__PROBLEM DETAILS__. Nothing in the records should change; write them all out again.

Recorded data
^^^^

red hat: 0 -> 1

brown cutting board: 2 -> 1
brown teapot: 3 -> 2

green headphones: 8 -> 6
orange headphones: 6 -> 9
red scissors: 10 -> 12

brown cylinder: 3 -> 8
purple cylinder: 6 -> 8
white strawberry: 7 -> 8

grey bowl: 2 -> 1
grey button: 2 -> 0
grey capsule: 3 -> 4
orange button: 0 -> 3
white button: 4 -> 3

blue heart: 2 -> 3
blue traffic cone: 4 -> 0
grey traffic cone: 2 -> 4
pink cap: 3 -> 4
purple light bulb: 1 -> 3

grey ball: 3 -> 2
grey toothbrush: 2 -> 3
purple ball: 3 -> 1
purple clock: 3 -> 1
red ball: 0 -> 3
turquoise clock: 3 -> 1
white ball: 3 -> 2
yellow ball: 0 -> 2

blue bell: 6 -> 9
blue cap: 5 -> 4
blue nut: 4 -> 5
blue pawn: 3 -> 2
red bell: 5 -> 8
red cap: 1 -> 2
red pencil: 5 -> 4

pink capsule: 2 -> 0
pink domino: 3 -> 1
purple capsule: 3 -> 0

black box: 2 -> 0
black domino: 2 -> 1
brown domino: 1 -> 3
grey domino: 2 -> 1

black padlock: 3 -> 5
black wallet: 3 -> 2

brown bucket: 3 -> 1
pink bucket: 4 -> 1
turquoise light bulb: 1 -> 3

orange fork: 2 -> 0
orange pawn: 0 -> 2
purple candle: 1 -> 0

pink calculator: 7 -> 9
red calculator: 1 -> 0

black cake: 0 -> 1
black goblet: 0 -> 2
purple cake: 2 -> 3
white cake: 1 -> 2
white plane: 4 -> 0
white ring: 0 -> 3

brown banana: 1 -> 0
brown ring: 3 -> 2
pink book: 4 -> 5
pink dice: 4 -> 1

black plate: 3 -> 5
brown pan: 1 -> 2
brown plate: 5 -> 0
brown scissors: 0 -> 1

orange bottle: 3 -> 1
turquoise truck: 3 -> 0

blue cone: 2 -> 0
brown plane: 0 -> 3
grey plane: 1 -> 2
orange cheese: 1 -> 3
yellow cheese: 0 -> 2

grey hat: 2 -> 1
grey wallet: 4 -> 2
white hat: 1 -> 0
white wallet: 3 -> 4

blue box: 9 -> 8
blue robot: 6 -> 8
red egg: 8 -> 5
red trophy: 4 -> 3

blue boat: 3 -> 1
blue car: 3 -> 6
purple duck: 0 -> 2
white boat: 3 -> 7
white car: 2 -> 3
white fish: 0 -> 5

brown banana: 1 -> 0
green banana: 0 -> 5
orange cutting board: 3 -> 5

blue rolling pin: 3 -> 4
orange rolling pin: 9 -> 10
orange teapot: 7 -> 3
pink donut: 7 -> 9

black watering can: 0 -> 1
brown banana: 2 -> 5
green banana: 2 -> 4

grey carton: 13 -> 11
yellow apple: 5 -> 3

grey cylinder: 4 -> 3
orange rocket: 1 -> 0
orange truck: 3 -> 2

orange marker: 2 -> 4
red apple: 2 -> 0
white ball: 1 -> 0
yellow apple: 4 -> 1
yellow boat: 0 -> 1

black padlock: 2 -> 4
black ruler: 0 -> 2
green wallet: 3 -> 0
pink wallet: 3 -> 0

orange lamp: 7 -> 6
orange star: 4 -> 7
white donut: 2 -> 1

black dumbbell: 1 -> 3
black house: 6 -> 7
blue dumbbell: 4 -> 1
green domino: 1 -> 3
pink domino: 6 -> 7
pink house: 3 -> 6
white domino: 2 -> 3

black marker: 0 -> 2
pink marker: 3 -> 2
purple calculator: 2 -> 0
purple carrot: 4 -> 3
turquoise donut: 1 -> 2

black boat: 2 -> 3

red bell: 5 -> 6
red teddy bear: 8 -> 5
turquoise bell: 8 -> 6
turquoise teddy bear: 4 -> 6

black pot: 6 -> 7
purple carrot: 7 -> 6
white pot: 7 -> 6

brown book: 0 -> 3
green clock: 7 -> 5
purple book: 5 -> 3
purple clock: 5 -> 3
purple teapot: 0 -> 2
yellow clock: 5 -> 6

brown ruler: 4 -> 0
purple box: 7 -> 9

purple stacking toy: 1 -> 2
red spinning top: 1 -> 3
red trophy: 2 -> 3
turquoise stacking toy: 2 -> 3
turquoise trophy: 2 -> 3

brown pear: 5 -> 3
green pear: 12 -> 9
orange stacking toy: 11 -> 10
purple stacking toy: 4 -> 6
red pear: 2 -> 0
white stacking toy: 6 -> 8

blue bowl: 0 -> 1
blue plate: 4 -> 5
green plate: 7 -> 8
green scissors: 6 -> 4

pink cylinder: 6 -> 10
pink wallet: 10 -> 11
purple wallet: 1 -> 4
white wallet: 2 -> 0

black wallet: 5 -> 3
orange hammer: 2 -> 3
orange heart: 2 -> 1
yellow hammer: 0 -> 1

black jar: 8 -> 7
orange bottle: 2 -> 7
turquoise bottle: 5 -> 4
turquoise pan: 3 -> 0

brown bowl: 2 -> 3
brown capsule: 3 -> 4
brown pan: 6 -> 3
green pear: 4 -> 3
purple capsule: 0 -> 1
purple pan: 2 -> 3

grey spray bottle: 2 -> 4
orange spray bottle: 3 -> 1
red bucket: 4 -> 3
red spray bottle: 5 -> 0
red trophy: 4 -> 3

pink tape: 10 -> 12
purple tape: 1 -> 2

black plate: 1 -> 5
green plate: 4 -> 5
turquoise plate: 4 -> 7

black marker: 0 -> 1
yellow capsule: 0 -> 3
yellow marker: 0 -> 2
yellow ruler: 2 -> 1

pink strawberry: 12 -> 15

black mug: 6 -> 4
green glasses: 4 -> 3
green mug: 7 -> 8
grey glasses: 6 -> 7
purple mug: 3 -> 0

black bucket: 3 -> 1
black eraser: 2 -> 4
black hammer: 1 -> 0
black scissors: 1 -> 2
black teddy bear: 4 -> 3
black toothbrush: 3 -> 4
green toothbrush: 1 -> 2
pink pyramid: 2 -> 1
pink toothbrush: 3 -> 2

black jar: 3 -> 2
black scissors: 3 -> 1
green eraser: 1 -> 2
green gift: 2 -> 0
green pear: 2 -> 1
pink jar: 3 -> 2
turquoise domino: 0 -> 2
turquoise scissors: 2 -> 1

^^^^

__WRITTEN SOLUTION__.
red hat: 0 -> 1

brown cutting board: 2 -> 1
brown teapot: 3 -> 2

green headphones: 8 -> 6
orange headphones: 6 -> 9
red scissors: 10 -> 12

brown cylinder: 3 -> 8
purple cylinder: 6 -> 8
white strawberry: 7 -> 8

grey bowl: 2 -> 1
grey button: 2 -> 0
grey capsule: 3 -> 4
orange button: 0 -> 3
white button: 4 -> 3

blue heart: 2 -> 3
blue traffic cone: 4 -> 0
grey traffic cone: 2 -> 4
pink cap: 3 -> 4
purple light bulb: 1 -> 3

grey ball: 3 -> 2
grey toothbrush: 2 -> 3
purple ball: 3 -> 1
purple clock: 3 -> 1
red ball: 0 -> 3
turquoise clock: 3 -> 1
white ball: 3 -> 2
yellow ball: 0 -> 2

blue bell: 6 -> 9
blue cap: 5 -> 4
blue nut: 4 -> 5
blue pawn: 3 -> 2
red bell: 5 -> 8
red cap: 1 -> 2
red pencil: 5 -> 4

pink capsule: 2 -> 0
pink domino: 3 -> 1
purple capsule: 3 -> 0

black box: 2 -> 0
black domino: 2 -> 1
brown domino: 1 -> 3
grey domino: 2 -> 1

black padlock: 3 -> 5
black wallet: 3 -> 2

brown bucket: 3 -> 1
pink bucket: 4 -> 1
turquoise light bulb: 1 -> 3

orange fork: 2 -> 0
orange pawn: 0 -> 2
purple candle: 1 -> 0

pink calculator: 7 -> 9
red calculator: 1 -> 0

black cake: 0 -> 1
black goblet: 0 -> 2
purple cake: 2 -> 3
white cake: 1 -> 2
white plane: 4 -> 0
white ring: 0 -> 3

brown banana: 1 -> 0
brown ring: 3 -> 2
pink book: 4 -> 5
pink dice: 4 -> 1

black plate: 3 -> 5
brown pan: 1 -> 2
brown plate: 5 -> 0
brown scissors: 0 -> 1

orange bottle: 3 -> 1
turquoise truck: 3 -> 0

blue cone: 2 -> 0
brown plane: 0 -> 3
grey plane: 1 -> 2
orange cheese: 1 -> 3
yellow cheese: 0 -> 2

grey hat: 2 -> 1
grey wallet: 4 -> 2
white hat: 1 -> 0
white wallet: 3 -> 4

blue box: 9 -> 8
blue robot: 6 -> 8
red egg: 8 -> 5
red trophy: 4 -> 3

blue boat: 3 -> 1
blue car: 3 -> 6
purple duck: 0 -> 2
white boat: 3 -> 7
white car: 2 -> 3
white fish: 0 -> 5

brown banana: 1 -> 0
green banana: 0 -> 5
orange cutting board: 3 -> 5

blue rolling pin: 3 -> 4
orange rolling pin: 9 -> 10
orange teapot: 7 -> 3
pink donut: 7 -> 9

black watering can: 0 -> 1
brown banana: 2 -> 5
green banana: 2 -> 4

grey carton: 13 -> 11
yellow apple: 5 -> 3

grey cylinder: 4 -> 3
orange rocket: 1 -> 0
orange truck: 3 -> 2

orange marker: 2 -> 4
red apple: 2 -> 0
white ball: 1 -> 0
yellow apple: 4 -> 1
yellow boat: 0 -> 1

black padlock: 2 -> 4
black ruler: 0 -> 2
green wallet: 3 -> 0
pink wallet: 3 -> 0

orange lamp: 7 -> 6
orange star: 4 -> 7
white donut: 2 -> 1

black dumbbell: 1 -> 3
black house: 6 -> 7
blue dumbbell: 4 -> 1
green domino: 1 -> 3
pink domino: 6 -> 7
pink house: 3 -> 6
white domino: 2 -> 3

black marker: 0 -> 2
pink marker: 3 -> 2
purple calculator: 2 -> 0
purple carrot: 4 -> 3
turquoise donut: 1 -> 2

black boat: 2 -> 3

red bell: 5 -> 6
red teddy bear: 8 -> 5
turquoise bell: 8 -> 6
turquoise teddy bear: 4 -> 6

black pot: 6 -> 7
purple carrot: 7 -> 6
white pot: 7 -> 6

brown book: 0 -> 3
green clock: 7 -> 5
purple book: 5 -> 3
purple clock: 5 -> 3
purple teapot: 0 -> 2
yellow clock: 5 -> 6

brown ruler: 4 -> 0
purple box: 7 -> 9

purple stacking toy: 1 -> 2
red spinning top: 1 -> 3
red trophy: 2 -> 3
turquoise stacking toy: 2 -> 3
turquoise trophy: 2 -> 3

brown pear: 5 -> 3
green pear: 12 -> 9
orange stacking toy: 11 -> 10
purple stacking toy: 4 -> 6
red pear: 2 -> 0
white stacking toy: 6 -> 8

blue bowl: 0 -> 1
blue plate: 4 -> 5
green plate: 7 -> 8
green scissors: 6 -> 4

pink cylinder: 6 -> 10
pink wallet: 10 -> 11
purple wallet: 1 -> 4
white wallet: 2 -> 0

black wallet: 5 -> 3
orange hammer: 2 -> 3
orange heart: 2 -> 1
yellow hammer: 0 -> 1

black jar: 8 -> 7
orange bottle: 2 -> 7
turquoise bottle: 5 -> 4
turquoise pan: 3 -> 0

brown bowl: 2 -> 3
brown capsule: 3 -> 4
brown pan: 6 -> 3
green pear: 4 -> 3
purple capsule: 0 -> 1
purple pan: 2 -> 3

grey spray bottle: 2 -> 4
orange spray bottle: 3 -> 1
red bucket: 4 -> 3
red spray bottle: 5 -> 0
red trophy: 4 -> 3

pink tape: 10 -> 12
purple tape: 1 -> 2

black plate: 1 -> 5
green plate: 4 -> 5
turquoise plate: 4 -> 7

black marker: 0 -> 1
yellow capsule: 0 -> 3
yellow marker: 0 -> 2
yellow ruler: 2 -> 1

pink strawberry: 12 -> 15

black mug: 6 -> 4
green glasses: 4 -> 3
green mug: 7 -> 8
grey glasses: 6 -> 7
purple mug: 3 -> 0

black bucket: 3 -> 1
black eraser: 2 -> 4
black hammer: 1 -> 0
black scissors: 1 -> 2
black teddy bear: 4 -> 3
black toothbrush: 3 -> 4
green toothbrush: 1 -> 2
pink pyramid: 2 -> 1
pink toothbrush: 3 -> 2

black jar: 3 -> 2
black scissors: 3 -> 1
green eraser: 1 -> 2
green gift: 2 -> 0
green pear: 2 -> 1
pink jar: 3 -> 2
turquoise domino: 0 -> 2
turquoise scissors: 2 -> 1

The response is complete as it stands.